[EXERCISE]:
Skip the images and restate every line of the records exactly.

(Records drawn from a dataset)
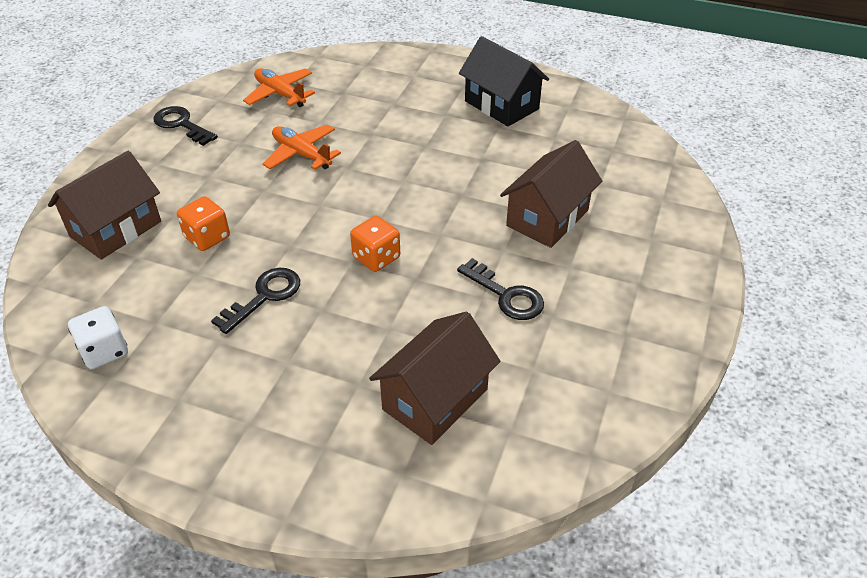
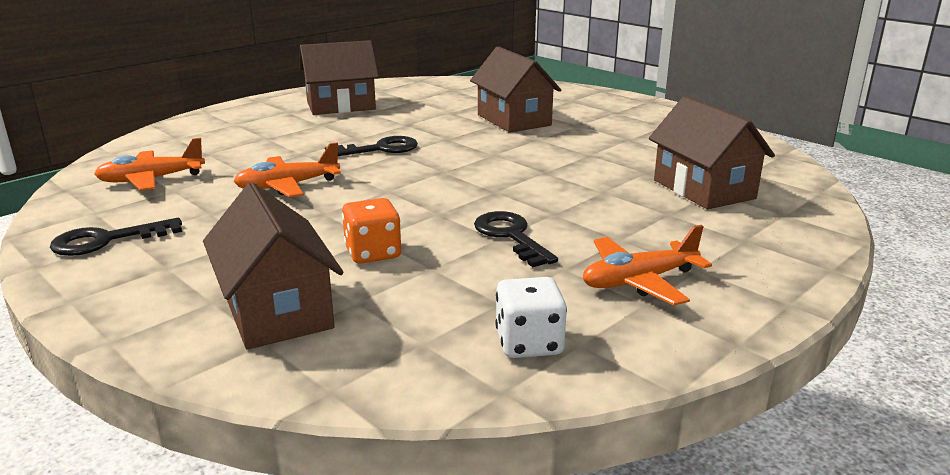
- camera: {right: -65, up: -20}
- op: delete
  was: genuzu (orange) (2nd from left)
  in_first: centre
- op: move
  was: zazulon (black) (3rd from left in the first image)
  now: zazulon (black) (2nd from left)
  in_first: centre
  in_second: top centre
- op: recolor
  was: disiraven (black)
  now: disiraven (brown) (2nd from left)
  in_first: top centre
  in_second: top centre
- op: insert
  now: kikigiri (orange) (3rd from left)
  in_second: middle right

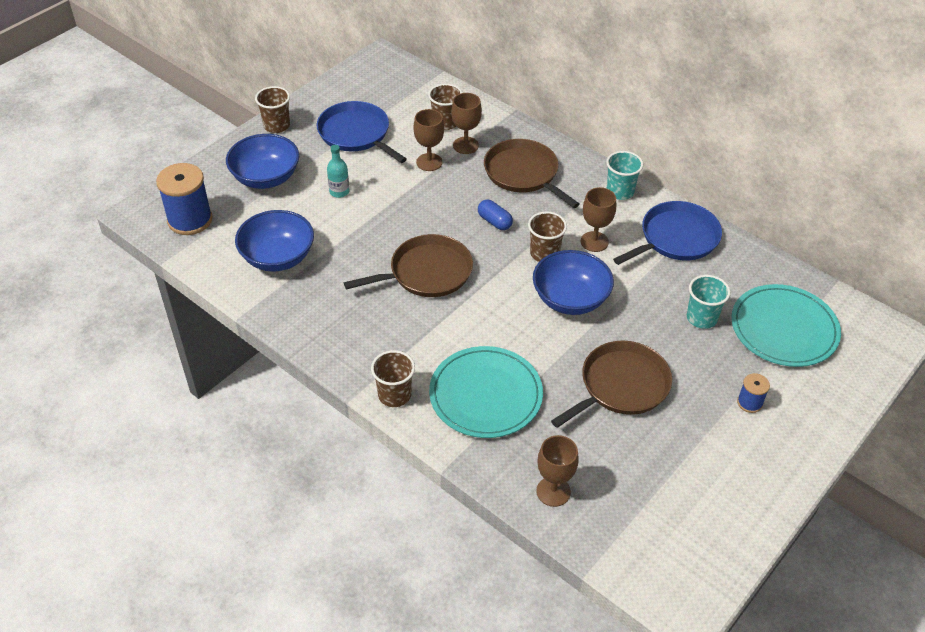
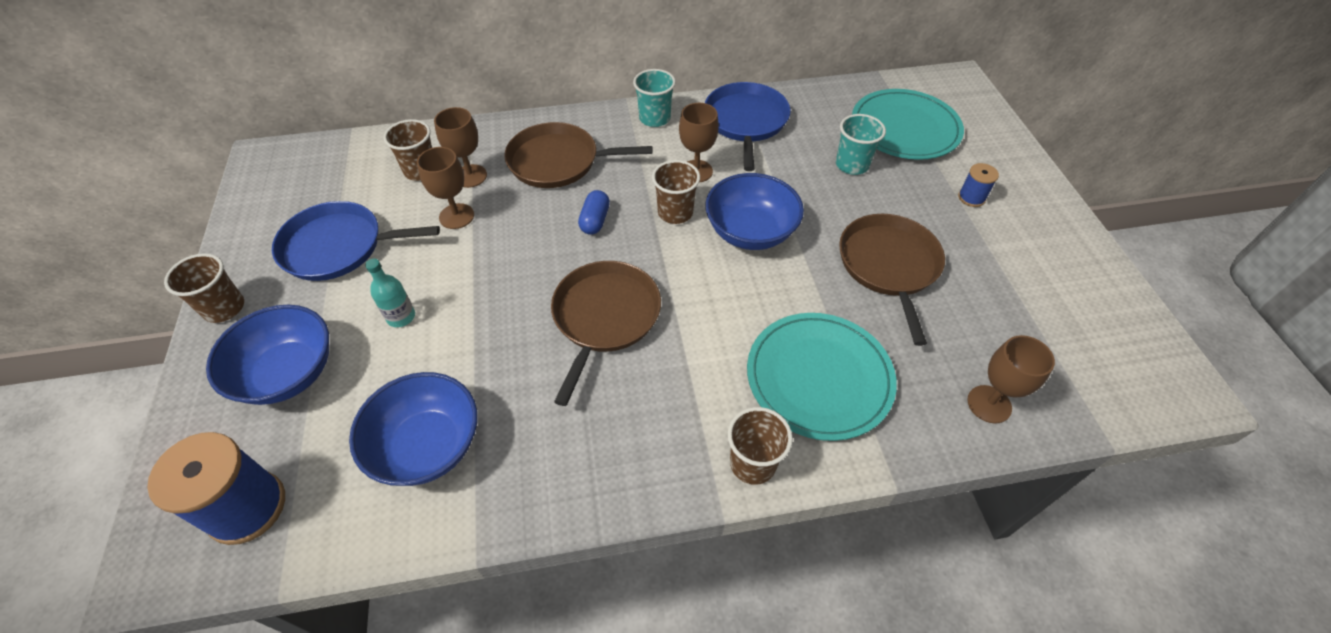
- camera: {right: -50, up: 5}
- op: rotate
  was: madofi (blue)
  in_first: centre
  in_second: centre
  clockwise: -75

[SOLUTION FOR THIS TASK]:
- camera: {right: -65, up: -20}
- op: delete
  was: genuzu (orange) (2nd from left)
  in_first: centre
- op: move
  was: zazulon (black) (3rd from left in the first image)
  now: zazulon (black) (2nd from left)
  in_first: centre
  in_second: top centre
- op: recolor
  was: disiraven (black)
  now: disiraven (brown) (2nd from left)
  in_first: top centre
  in_second: top centre
- op: insert
  now: kikigiri (orange) (3rd from left)
  in_second: middle right

- camera: {right: -50, up: 5}
- op: rotate
  was: madofi (blue)
  in_first: centre
  in_second: centre
  clockwise: -75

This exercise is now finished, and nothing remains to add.